> Excerpted records:
<<<<

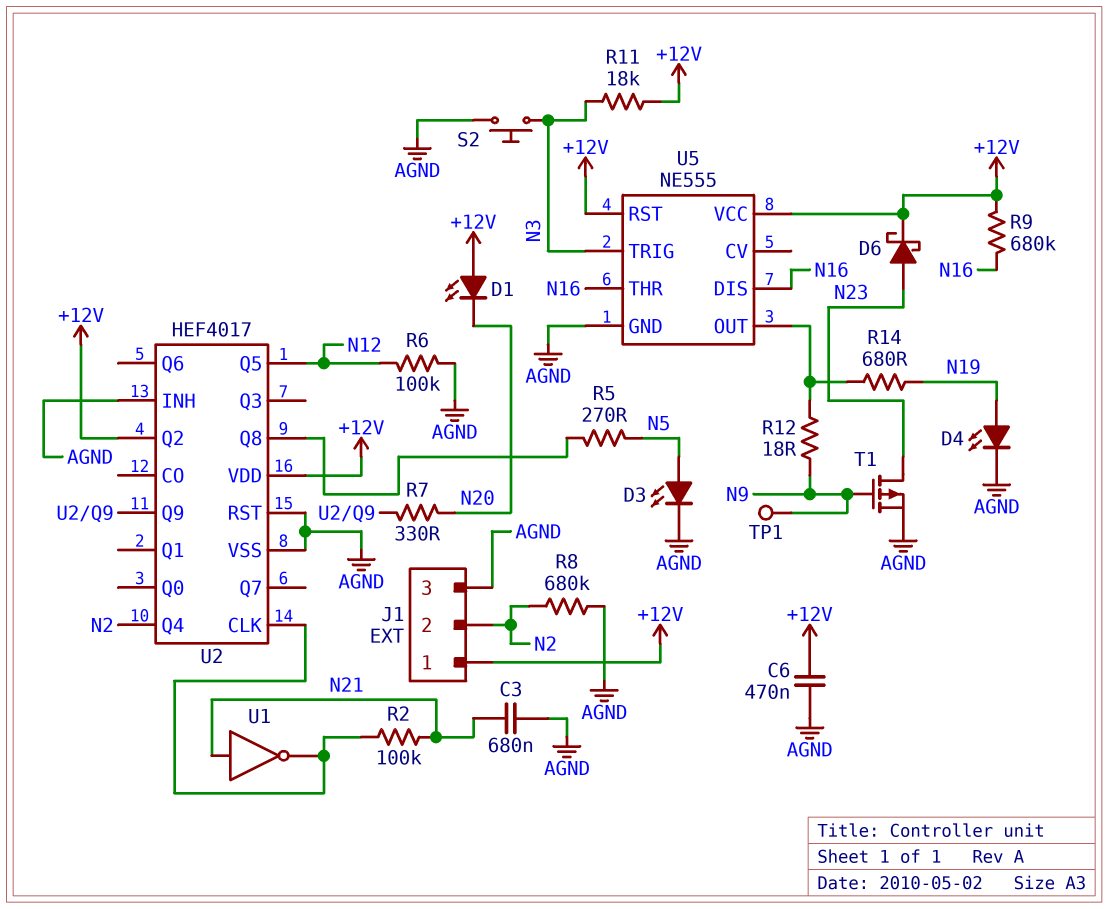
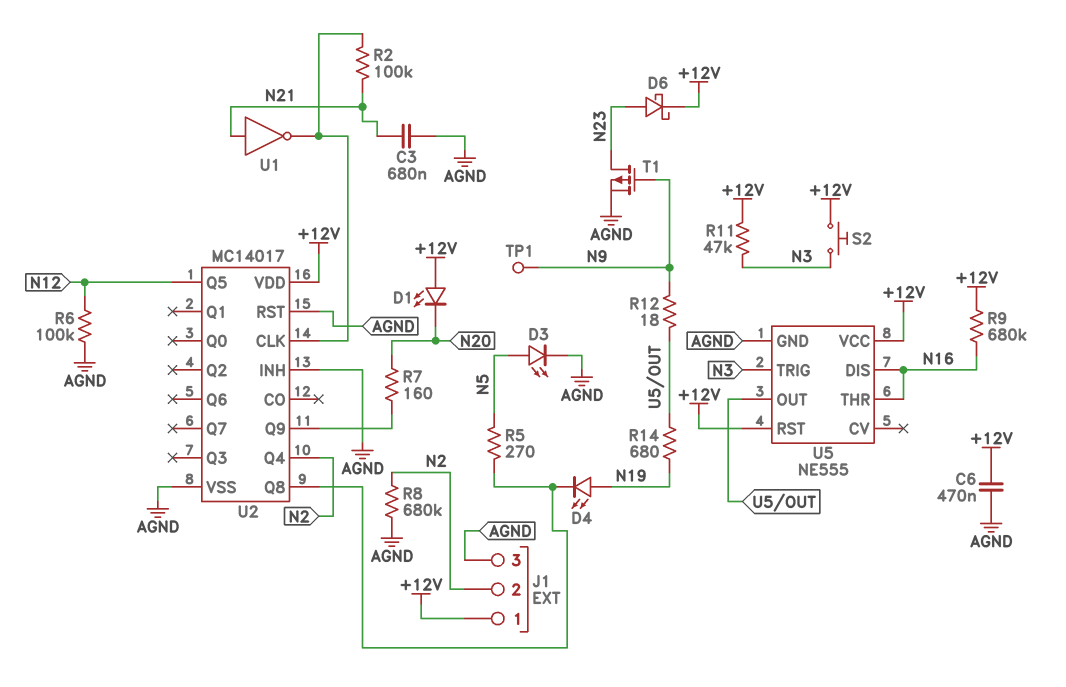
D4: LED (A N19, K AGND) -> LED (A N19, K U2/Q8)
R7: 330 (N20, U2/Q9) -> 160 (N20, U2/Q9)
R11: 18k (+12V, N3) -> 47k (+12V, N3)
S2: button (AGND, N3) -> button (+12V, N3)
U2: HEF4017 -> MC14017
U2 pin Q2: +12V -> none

>>>>

> Task brief:
Write the records out again exactly as shown above, keeping no pictures.

> Written solution:
D4: LED (A N19, K AGND) -> LED (A N19, K U2/Q8)
R7: 330 (N20, U2/Q9) -> 160 (N20, U2/Q9)
R11: 18k (+12V, N3) -> 47k (+12V, N3)
S2: button (AGND, N3) -> button (+12V, N3)
U2: HEF4017 -> MC14017
U2 pin Q2: +12V -> none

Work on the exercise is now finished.